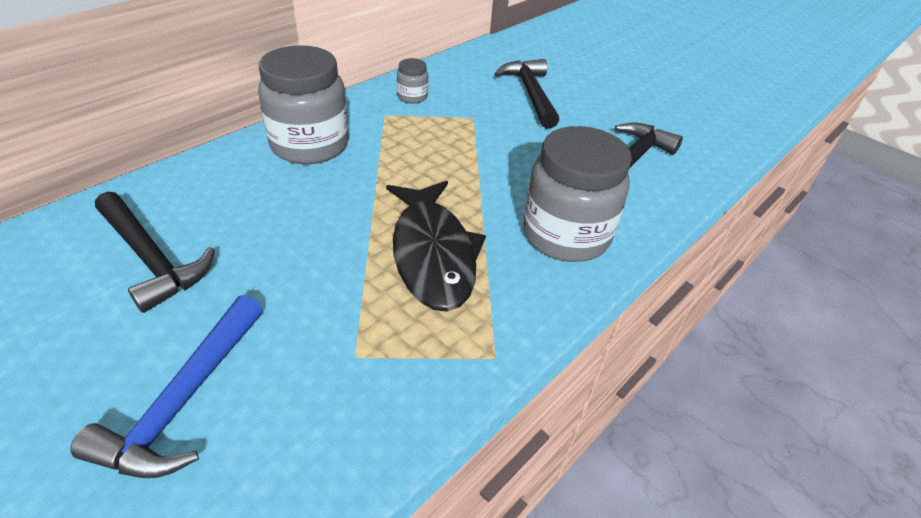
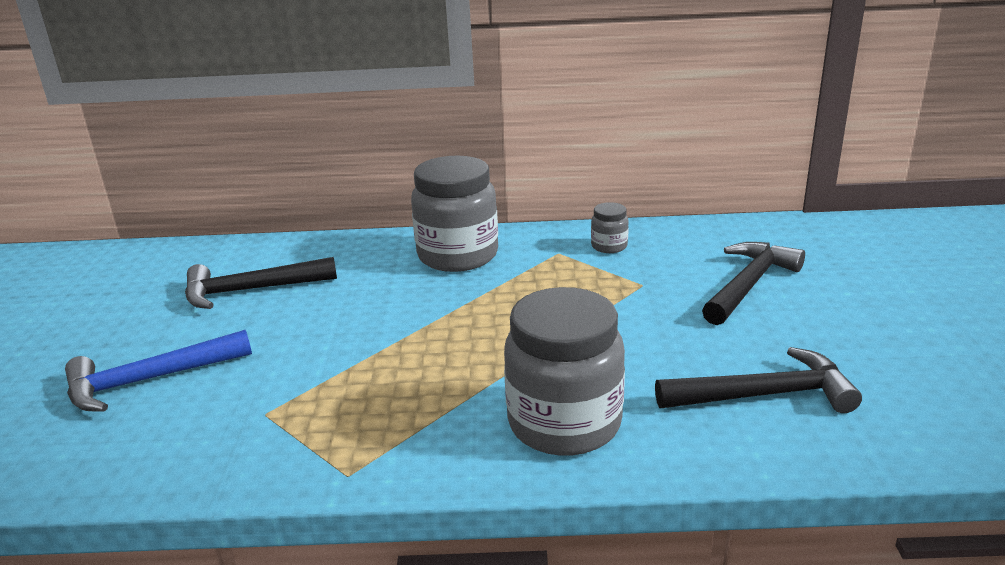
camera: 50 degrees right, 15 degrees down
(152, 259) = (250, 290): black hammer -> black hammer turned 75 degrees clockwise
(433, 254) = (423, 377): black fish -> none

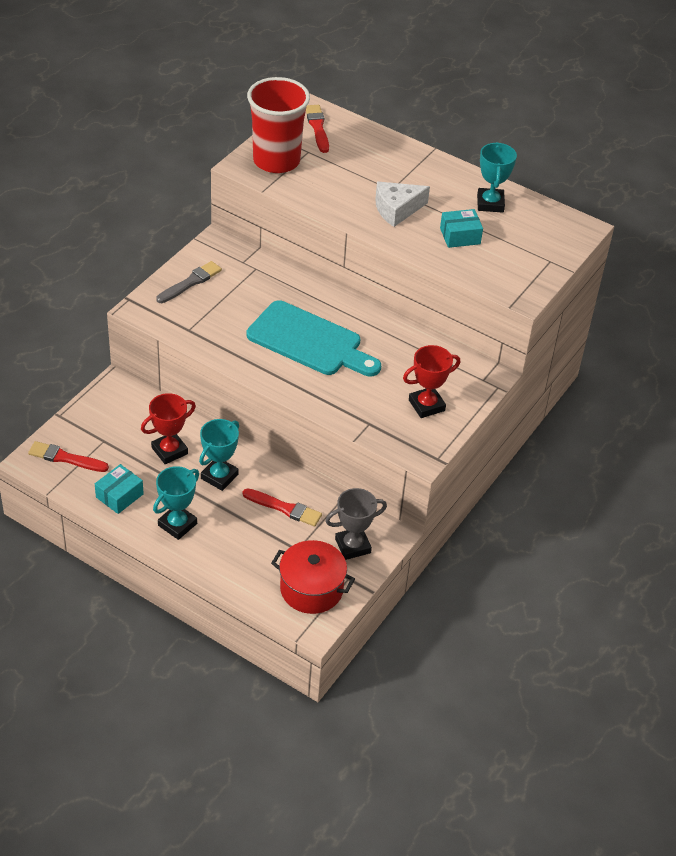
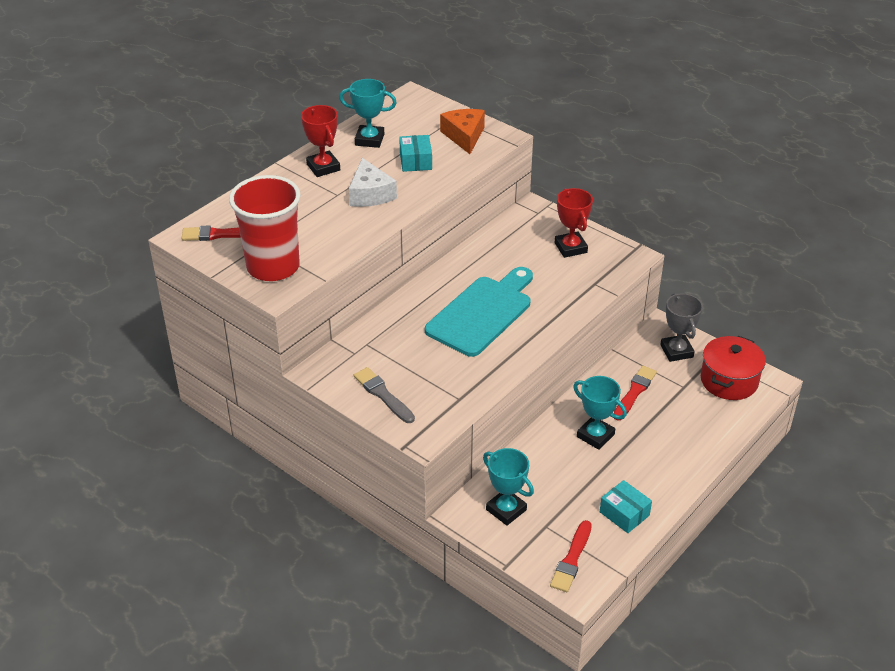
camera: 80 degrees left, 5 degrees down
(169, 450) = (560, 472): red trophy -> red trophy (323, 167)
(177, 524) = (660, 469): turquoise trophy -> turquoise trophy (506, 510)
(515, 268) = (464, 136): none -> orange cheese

• • • •

Goal of the exercise: Copy out the material above in full and exactly, but with no pictures.

Answer to this exercise:
camera: 50 degrees right, 15 degrees down
(152, 259) = (250, 290): black hammer -> black hammer turned 75 degrees clockwise
(433, 254) = (423, 377): black fish -> none

camera: 80 degrees left, 5 degrees down
(169, 450) = (560, 472): red trophy -> red trophy (323, 167)
(177, 524) = (660, 469): turquoise trophy -> turquoise trophy (506, 510)
(515, 268) = (464, 136): none -> orange cheese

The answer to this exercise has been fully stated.